--- START ---

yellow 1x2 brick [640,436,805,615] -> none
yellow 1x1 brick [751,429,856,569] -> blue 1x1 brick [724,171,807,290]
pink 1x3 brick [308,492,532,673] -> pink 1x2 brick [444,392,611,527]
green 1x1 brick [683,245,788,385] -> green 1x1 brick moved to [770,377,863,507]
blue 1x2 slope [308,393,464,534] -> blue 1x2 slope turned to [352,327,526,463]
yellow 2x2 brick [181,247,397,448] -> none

--- END ---
--- START ---

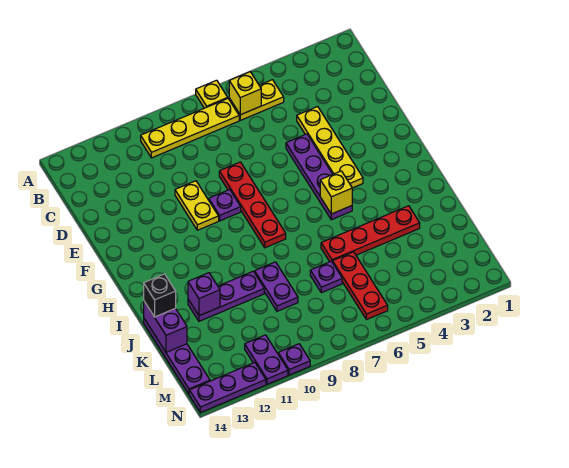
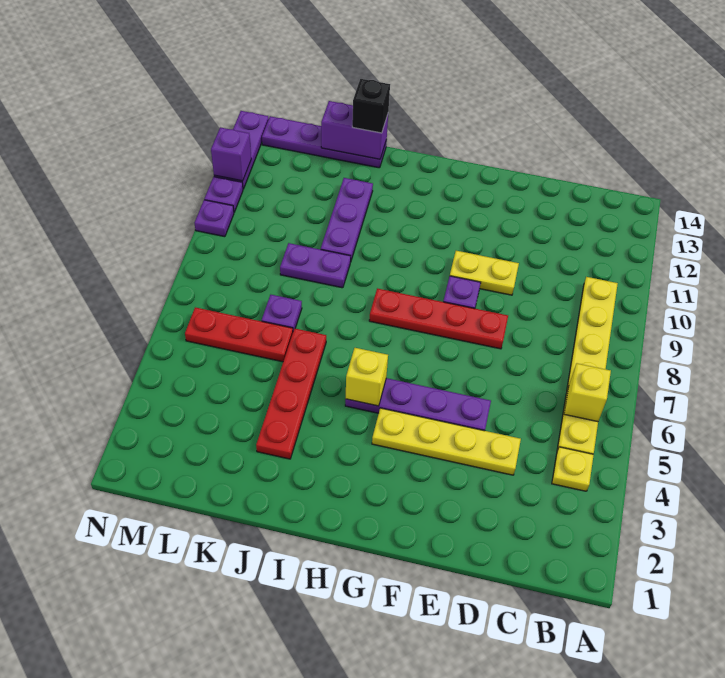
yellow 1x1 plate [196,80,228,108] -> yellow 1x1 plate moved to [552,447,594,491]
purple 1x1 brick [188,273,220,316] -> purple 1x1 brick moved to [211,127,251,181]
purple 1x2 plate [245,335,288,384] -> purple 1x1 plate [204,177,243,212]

--- END ---

§ **DESCRIPTION OF THE TASK**:
Among the lines above, repeat exactly those from the line with "yellow 1x1 brick" to the line with "blue 1x2 slope [308,393,464,534]", counting both ends.

§ **OUTPUT OF THE TASK**:
yellow 1x1 brick [751,429,856,569] -> blue 1x1 brick [724,171,807,290]
pink 1x3 brick [308,492,532,673] -> pink 1x2 brick [444,392,611,527]
green 1x1 brick [683,245,788,385] -> green 1x1 brick moved to [770,377,863,507]
blue 1x2 slope [308,393,464,534] -> blue 1x2 slope turned to [352,327,526,463]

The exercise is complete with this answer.